======== RECORDS PROVIDED ========
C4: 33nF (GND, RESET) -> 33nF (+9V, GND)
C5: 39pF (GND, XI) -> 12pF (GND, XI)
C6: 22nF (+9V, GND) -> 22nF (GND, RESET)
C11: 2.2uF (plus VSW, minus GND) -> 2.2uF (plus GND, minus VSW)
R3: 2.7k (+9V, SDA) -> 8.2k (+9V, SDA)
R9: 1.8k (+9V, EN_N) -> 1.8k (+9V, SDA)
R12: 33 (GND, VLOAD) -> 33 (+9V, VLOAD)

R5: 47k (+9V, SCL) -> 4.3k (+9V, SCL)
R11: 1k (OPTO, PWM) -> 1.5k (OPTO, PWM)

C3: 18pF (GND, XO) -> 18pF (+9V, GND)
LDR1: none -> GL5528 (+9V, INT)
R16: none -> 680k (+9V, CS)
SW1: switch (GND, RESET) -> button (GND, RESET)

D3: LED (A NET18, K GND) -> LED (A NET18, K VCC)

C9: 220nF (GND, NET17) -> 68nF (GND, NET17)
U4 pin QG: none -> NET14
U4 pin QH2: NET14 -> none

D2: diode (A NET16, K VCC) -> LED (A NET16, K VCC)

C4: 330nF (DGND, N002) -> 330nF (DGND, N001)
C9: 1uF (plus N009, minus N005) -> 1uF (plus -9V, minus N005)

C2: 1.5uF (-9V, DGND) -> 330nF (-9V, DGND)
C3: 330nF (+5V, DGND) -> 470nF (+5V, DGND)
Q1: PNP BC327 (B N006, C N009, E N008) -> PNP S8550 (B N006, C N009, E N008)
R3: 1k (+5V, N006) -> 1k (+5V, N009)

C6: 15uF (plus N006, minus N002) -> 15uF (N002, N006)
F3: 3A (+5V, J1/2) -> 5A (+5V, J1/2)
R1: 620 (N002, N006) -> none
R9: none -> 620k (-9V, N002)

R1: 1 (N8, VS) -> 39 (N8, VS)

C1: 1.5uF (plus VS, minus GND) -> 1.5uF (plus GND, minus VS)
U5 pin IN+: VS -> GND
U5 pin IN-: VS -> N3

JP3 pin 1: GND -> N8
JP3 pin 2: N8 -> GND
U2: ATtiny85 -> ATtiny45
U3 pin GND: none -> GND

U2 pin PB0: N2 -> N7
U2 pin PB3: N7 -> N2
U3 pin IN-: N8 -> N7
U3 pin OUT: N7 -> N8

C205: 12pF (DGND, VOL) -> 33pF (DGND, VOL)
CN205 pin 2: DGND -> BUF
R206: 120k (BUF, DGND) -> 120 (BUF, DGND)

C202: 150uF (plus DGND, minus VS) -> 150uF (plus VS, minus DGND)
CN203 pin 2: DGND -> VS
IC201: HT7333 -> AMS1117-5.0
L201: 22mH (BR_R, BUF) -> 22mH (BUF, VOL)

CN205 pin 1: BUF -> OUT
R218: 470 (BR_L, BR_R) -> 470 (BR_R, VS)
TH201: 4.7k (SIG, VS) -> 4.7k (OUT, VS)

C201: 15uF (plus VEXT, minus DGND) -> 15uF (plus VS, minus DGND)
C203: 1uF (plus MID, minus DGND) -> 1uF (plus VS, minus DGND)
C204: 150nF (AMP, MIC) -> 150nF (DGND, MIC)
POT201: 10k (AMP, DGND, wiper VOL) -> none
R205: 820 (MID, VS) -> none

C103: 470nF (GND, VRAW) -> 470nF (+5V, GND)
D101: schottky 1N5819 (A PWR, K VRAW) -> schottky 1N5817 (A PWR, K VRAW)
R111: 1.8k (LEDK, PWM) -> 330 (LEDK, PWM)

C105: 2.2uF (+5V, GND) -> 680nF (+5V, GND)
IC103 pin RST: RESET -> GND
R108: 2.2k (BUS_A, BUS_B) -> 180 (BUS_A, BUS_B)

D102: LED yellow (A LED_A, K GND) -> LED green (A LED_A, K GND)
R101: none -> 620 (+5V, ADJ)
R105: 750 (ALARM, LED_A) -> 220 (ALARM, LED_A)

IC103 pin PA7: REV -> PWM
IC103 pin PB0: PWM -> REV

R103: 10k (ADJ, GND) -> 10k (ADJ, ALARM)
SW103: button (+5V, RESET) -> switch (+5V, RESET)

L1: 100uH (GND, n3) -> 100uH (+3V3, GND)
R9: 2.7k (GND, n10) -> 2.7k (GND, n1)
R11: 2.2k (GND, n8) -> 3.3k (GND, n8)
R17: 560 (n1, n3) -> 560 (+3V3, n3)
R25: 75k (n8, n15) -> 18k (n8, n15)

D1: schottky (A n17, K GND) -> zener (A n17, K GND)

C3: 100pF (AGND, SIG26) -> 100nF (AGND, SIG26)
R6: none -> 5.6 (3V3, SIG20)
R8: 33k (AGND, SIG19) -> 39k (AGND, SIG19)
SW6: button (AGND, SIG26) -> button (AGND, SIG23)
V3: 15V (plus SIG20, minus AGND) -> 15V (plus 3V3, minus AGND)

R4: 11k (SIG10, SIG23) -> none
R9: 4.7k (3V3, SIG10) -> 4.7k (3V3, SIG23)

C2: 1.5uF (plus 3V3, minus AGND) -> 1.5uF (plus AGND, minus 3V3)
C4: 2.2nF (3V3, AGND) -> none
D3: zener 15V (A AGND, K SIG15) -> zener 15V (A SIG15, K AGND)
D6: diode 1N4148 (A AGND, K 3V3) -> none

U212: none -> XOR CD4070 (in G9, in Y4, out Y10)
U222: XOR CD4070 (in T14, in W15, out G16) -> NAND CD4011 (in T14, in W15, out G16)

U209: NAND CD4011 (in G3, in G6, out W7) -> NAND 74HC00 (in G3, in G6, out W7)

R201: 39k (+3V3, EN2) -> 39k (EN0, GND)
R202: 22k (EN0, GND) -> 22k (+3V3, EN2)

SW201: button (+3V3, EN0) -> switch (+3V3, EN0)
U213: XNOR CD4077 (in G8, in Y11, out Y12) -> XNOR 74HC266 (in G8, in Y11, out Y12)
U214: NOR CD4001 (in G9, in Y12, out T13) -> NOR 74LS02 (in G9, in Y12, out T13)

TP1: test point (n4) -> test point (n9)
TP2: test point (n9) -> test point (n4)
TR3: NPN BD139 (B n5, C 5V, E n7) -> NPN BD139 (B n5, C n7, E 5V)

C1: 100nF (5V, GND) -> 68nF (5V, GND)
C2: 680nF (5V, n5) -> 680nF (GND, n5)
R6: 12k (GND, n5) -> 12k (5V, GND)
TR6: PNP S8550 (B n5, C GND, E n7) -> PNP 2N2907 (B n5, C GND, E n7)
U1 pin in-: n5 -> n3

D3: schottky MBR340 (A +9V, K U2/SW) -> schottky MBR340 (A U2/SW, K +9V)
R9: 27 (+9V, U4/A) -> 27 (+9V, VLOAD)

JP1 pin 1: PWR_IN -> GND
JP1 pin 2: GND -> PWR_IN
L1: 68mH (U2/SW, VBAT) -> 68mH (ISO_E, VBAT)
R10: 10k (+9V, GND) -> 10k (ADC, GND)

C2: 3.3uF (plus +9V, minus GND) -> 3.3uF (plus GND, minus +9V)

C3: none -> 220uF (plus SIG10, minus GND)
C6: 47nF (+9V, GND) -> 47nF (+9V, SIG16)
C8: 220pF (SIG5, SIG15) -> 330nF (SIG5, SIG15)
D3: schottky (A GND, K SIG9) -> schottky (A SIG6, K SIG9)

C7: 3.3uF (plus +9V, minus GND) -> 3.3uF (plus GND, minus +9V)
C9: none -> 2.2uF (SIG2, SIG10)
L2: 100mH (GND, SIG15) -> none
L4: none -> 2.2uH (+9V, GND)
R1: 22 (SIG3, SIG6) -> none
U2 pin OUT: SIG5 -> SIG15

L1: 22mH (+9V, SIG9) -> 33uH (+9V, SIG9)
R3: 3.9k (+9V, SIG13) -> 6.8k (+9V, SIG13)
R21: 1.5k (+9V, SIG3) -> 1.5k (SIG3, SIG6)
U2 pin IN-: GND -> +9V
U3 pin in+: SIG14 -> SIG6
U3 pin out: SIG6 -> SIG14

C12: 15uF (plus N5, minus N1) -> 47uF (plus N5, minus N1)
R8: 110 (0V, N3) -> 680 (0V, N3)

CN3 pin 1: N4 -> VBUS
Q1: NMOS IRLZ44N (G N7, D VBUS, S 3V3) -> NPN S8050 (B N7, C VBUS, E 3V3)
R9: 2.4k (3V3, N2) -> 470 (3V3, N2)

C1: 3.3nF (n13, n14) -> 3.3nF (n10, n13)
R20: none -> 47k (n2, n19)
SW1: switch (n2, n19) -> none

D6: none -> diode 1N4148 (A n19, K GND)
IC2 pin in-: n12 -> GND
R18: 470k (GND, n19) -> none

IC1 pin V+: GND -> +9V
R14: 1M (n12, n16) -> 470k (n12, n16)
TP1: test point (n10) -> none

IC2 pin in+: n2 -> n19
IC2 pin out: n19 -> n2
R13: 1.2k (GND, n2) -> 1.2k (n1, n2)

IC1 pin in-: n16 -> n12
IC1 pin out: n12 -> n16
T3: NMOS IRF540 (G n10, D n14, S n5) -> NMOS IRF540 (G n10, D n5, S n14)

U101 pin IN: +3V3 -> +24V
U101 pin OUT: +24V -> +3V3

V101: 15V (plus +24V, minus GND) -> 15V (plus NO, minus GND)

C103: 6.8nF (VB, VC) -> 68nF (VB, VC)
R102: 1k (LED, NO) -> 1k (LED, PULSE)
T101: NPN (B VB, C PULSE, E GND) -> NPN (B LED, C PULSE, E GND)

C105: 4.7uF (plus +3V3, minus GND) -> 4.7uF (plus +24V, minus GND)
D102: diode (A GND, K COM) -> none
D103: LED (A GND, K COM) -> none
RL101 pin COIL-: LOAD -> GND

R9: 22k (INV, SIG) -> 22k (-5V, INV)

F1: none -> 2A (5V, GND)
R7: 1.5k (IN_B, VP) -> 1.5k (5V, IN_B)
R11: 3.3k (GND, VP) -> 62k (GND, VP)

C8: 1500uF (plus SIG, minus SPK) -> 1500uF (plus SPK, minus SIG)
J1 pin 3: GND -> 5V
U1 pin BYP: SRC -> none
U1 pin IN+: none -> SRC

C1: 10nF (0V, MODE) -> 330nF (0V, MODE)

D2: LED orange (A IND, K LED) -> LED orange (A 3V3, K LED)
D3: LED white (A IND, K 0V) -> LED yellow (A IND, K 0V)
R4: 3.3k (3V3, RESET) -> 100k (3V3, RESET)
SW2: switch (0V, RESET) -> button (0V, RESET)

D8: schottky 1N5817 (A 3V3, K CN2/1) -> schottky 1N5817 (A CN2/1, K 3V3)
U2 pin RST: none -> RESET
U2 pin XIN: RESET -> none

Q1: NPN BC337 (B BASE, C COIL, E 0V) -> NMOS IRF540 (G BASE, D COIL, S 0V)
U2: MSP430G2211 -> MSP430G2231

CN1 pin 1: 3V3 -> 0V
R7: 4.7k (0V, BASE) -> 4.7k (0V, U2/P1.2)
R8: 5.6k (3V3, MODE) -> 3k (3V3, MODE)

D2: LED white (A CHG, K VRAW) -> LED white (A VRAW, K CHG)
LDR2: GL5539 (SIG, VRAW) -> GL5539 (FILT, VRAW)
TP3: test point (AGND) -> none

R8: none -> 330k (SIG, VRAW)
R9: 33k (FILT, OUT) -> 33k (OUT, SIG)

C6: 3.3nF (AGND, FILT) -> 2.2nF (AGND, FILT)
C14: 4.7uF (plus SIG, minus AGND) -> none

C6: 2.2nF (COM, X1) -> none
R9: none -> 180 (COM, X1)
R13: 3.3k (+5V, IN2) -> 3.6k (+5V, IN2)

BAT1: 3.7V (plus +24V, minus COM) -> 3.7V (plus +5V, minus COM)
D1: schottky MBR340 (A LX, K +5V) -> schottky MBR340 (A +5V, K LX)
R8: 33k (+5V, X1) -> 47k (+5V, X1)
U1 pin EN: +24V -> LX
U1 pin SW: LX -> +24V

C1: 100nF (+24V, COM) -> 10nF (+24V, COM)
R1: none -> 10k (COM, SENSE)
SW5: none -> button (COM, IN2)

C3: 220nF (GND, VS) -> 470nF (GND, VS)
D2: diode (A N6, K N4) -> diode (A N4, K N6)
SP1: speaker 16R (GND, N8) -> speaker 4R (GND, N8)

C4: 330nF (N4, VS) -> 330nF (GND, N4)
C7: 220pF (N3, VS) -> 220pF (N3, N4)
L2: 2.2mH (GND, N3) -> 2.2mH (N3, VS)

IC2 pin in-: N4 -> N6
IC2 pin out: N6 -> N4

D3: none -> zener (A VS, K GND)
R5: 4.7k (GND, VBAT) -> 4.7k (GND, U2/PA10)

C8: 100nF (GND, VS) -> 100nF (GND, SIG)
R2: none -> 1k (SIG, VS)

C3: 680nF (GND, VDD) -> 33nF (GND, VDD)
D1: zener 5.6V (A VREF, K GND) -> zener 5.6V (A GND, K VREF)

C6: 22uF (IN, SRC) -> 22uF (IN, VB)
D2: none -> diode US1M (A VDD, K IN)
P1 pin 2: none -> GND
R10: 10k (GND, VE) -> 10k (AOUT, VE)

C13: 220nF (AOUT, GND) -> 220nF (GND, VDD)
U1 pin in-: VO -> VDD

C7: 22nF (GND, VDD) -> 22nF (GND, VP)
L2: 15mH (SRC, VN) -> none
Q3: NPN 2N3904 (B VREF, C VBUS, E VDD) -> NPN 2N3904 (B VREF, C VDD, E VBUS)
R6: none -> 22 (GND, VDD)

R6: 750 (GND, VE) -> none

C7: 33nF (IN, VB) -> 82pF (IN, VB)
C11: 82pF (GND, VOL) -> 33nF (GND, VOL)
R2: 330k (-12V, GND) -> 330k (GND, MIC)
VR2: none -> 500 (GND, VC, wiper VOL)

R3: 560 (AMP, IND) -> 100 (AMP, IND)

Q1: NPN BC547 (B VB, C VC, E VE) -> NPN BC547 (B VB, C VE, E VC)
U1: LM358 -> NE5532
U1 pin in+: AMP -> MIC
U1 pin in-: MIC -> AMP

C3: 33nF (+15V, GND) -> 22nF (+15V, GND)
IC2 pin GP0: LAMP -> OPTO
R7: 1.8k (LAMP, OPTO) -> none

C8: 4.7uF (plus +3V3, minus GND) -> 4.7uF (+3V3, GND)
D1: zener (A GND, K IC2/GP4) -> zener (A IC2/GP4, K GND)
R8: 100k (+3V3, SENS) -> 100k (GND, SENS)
========
▸ **DESCRIPTION OF THE TASK**: Write out each line above containing "NMOS".

▸ **TASK OUTPUT**:
Q1: NMOS IRLZ44N (G N7, D VBUS, S 3V3) -> NPN S8050 (B N7, C VBUS, E 3V3)
T3: NMOS IRF540 (G n10, D n14, S n5) -> NMOS IRF540 (G n10, D n5, S n14)
Q1: NPN BC337 (B BASE, C COIL, E 0V) -> NMOS IRF540 (G BASE, D COIL, S 0V)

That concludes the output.